> _TO-DO ITEM_: Take the entries that follow and write them out again, word for word.

Records from a data collection
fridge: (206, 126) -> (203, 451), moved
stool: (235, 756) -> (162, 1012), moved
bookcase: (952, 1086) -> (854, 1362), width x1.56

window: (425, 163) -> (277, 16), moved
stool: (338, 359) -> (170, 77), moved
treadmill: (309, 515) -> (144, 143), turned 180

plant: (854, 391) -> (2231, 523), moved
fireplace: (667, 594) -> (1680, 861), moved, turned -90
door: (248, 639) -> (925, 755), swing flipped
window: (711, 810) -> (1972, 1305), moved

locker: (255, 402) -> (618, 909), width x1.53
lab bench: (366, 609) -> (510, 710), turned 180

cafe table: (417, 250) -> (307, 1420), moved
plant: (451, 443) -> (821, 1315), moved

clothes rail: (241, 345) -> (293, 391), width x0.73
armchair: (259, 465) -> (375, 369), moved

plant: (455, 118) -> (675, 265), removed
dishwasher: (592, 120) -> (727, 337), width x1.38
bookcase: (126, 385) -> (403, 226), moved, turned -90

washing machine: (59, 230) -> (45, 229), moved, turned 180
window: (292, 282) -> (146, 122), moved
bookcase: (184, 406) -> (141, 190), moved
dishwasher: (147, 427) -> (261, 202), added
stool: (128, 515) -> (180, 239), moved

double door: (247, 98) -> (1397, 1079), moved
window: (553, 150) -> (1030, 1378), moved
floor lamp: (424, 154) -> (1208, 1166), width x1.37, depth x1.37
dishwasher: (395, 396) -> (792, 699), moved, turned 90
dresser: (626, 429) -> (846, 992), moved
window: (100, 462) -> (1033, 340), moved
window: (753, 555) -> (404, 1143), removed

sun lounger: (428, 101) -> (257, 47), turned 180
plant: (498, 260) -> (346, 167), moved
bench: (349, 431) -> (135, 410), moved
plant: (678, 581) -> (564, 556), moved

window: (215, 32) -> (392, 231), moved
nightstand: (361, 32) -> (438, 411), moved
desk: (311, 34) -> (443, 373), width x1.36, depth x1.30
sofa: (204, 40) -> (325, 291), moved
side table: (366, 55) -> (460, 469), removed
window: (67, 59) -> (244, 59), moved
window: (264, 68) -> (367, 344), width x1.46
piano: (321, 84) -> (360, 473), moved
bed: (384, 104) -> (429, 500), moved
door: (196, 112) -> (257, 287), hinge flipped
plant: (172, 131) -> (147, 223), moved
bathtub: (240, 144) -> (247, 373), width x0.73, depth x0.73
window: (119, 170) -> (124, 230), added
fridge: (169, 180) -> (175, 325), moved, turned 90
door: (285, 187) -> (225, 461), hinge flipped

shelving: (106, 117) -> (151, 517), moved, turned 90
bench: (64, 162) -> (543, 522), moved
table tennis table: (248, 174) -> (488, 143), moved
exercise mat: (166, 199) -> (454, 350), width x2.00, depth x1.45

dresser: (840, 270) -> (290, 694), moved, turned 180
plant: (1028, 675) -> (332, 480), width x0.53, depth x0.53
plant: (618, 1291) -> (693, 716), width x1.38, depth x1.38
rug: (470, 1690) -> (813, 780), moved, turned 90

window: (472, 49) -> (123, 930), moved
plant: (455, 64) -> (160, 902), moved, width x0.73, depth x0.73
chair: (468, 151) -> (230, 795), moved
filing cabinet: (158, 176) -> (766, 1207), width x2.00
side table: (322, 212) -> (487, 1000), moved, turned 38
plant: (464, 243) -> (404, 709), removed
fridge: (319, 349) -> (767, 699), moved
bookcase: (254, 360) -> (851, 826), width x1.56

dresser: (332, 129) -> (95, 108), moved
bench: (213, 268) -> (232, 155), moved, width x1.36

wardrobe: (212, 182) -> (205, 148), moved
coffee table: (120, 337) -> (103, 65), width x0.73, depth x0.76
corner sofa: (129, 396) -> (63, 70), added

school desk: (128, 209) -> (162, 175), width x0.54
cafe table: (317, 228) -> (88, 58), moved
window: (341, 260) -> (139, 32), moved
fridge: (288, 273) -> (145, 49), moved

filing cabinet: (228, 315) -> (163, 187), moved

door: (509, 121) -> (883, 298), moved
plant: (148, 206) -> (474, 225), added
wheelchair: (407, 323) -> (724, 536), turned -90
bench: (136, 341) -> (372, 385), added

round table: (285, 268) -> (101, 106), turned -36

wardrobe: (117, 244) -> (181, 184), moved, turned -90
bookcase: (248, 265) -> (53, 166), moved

> _RESPONSE TO THIS TASK_:
fridge: (206, 126) -> (203, 451), moved
stool: (235, 756) -> (162, 1012), moved
bookcase: (952, 1086) -> (854, 1362), width x1.56

window: (425, 163) -> (277, 16), moved
stool: (338, 359) -> (170, 77), moved
treadmill: (309, 515) -> (144, 143), turned 180

plant: (854, 391) -> (2231, 523), moved
fireplace: (667, 594) -> (1680, 861), moved, turned -90
door: (248, 639) -> (925, 755), swing flipped
window: (711, 810) -> (1972, 1305), moved

locker: (255, 402) -> (618, 909), width x1.53
lab bench: (366, 609) -> (510, 710), turned 180

cafe table: (417, 250) -> (307, 1420), moved
plant: (451, 443) -> (821, 1315), moved

clothes rail: (241, 345) -> (293, 391), width x0.73
armchair: (259, 465) -> (375, 369), moved

plant: (455, 118) -> (675, 265), removed
dishwasher: (592, 120) -> (727, 337), width x1.38
bookcase: (126, 385) -> (403, 226), moved, turned -90

washing machine: (59, 230) -> (45, 229), moved, turned 180
window: (292, 282) -> (146, 122), moved
bookcase: (184, 406) -> (141, 190), moved
dishwasher: (147, 427) -> (261, 202), added
stool: (128, 515) -> (180, 239), moved

double door: (247, 98) -> (1397, 1079), moved
window: (553, 150) -> (1030, 1378), moved
floor lamp: (424, 154) -> (1208, 1166), width x1.37, depth x1.37
dishwasher: (395, 396) -> (792, 699), moved, turned 90
dresser: (626, 429) -> (846, 992), moved
window: (100, 462) -> (1033, 340), moved
window: (753, 555) -> (404, 1143), removed

sun lounger: (428, 101) -> (257, 47), turned 180
plant: (498, 260) -> (346, 167), moved
bench: (349, 431) -> (135, 410), moved
plant: (678, 581) -> (564, 556), moved

window: (215, 32) -> (392, 231), moved
nightstand: (361, 32) -> (438, 411), moved
desk: (311, 34) -> (443, 373), width x1.36, depth x1.30
sofa: (204, 40) -> (325, 291), moved
side table: (366, 55) -> (460, 469), removed
window: (67, 59) -> (244, 59), moved
window: (264, 68) -> (367, 344), width x1.46
piano: (321, 84) -> (360, 473), moved
bed: (384, 104) -> (429, 500), moved
door: (196, 112) -> (257, 287), hinge flipped
plant: (172, 131) -> (147, 223), moved
bathtub: (240, 144) -> (247, 373), width x0.73, depth x0.73
window: (119, 170) -> (124, 230), added
fridge: (169, 180) -> (175, 325), moved, turned 90
door: (285, 187) -> (225, 461), hinge flipped

shelving: (106, 117) -> (151, 517), moved, turned 90
bench: (64, 162) -> (543, 522), moved
table tennis table: (248, 174) -> (488, 143), moved
exercise mat: (166, 199) -> (454, 350), width x2.00, depth x1.45

dresser: (840, 270) -> (290, 694), moved, turned 180
plant: (1028, 675) -> (332, 480), width x0.53, depth x0.53
plant: (618, 1291) -> (693, 716), width x1.38, depth x1.38
rug: (470, 1690) -> (813, 780), moved, turned 90

window: (472, 49) -> (123, 930), moved
plant: (455, 64) -> (160, 902), moved, width x0.73, depth x0.73
chair: (468, 151) -> (230, 795), moved
filing cabinet: (158, 176) -> (766, 1207), width x2.00
side table: (322, 212) -> (487, 1000), moved, turned 38
plant: (464, 243) -> (404, 709), removed
fridge: (319, 349) -> (767, 699), moved
bookcase: (254, 360) -> (851, 826), width x1.56

dresser: (332, 129) -> (95, 108), moved
bench: (213, 268) -> (232, 155), moved, width x1.36

wardrobe: (212, 182) -> (205, 148), moved
coffee table: (120, 337) -> (103, 65), width x0.73, depth x0.76
corner sofa: (129, 396) -> (63, 70), added

school desk: (128, 209) -> (162, 175), width x0.54
cafe table: (317, 228) -> (88, 58), moved
window: (341, 260) -> (139, 32), moved
fridge: (288, 273) -> (145, 49), moved

filing cabinet: (228, 315) -> (163, 187), moved

door: (509, 121) -> (883, 298), moved
plant: (148, 206) -> (474, 225), added
wheelchair: (407, 323) -> (724, 536), turned -90
bench: (136, 341) -> (372, 385), added

round table: (285, 268) -> (101, 106), turned -36

wardrobe: (117, 244) -> (181, 184), moved, turned -90
bookcase: (248, 265) -> (53, 166), moved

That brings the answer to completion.